▽

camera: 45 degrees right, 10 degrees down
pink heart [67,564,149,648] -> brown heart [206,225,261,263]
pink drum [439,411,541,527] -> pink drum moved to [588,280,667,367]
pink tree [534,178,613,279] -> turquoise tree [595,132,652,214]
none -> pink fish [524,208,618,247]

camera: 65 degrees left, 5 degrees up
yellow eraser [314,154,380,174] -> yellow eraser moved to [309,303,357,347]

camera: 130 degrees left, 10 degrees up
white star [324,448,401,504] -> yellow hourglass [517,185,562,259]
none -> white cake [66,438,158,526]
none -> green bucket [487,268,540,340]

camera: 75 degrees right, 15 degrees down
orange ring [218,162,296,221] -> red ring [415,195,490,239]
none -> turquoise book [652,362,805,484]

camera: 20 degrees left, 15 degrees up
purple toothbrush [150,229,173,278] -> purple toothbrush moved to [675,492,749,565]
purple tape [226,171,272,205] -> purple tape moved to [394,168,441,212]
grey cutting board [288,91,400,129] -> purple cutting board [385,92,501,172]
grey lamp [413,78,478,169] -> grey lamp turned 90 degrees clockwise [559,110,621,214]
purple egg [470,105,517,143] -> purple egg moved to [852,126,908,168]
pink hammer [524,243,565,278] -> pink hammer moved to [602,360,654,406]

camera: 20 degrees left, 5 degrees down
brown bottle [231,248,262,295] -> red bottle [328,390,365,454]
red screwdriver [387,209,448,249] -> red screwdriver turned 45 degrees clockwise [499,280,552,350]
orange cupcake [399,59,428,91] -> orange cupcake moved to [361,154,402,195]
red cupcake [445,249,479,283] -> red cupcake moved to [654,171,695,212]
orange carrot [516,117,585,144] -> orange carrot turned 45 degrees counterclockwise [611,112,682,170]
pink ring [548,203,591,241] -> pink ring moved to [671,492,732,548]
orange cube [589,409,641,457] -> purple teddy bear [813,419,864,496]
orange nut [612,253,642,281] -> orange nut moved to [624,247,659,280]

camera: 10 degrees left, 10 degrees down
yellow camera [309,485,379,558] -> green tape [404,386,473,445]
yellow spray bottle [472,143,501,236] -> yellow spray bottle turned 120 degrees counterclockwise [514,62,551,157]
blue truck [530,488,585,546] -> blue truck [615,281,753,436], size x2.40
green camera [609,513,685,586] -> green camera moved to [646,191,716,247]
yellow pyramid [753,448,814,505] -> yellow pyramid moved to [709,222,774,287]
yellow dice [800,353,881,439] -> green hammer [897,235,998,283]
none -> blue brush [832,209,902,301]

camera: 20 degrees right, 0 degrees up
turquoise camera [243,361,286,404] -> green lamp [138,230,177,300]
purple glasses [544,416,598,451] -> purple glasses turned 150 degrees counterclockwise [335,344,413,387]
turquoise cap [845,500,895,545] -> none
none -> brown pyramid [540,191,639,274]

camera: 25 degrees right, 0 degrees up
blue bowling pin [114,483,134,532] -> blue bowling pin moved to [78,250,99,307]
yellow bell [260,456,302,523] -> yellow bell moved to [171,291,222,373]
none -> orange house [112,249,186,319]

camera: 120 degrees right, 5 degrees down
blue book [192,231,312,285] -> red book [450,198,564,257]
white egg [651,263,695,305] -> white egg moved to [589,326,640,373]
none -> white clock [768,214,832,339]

△

> [Job item] Using the entries above, extract exactly the span from the line with "orange cube [589,409,641,457]" to the line with "yellow dice [800,353,881,439]", both lines included; leave out everything else.

> [Result of this task]
orange cube [589,409,641,457] -> purple teddy bear [813,419,864,496]
orange nut [612,253,642,281] -> orange nut moved to [624,247,659,280]

camera: 10 degrees left, 10 degrees down
yellow camera [309,485,379,558] -> green tape [404,386,473,445]
yellow spray bottle [472,143,501,236] -> yellow spray bottle turned 120 degrees counterclockwise [514,62,551,157]
blue truck [530,488,585,546] -> blue truck [615,281,753,436], size x2.40
green camera [609,513,685,586] -> green camera moved to [646,191,716,247]
yellow pyramid [753,448,814,505] -> yellow pyramid moved to [709,222,774,287]
yellow dice [800,353,881,439] -> green hammer [897,235,998,283]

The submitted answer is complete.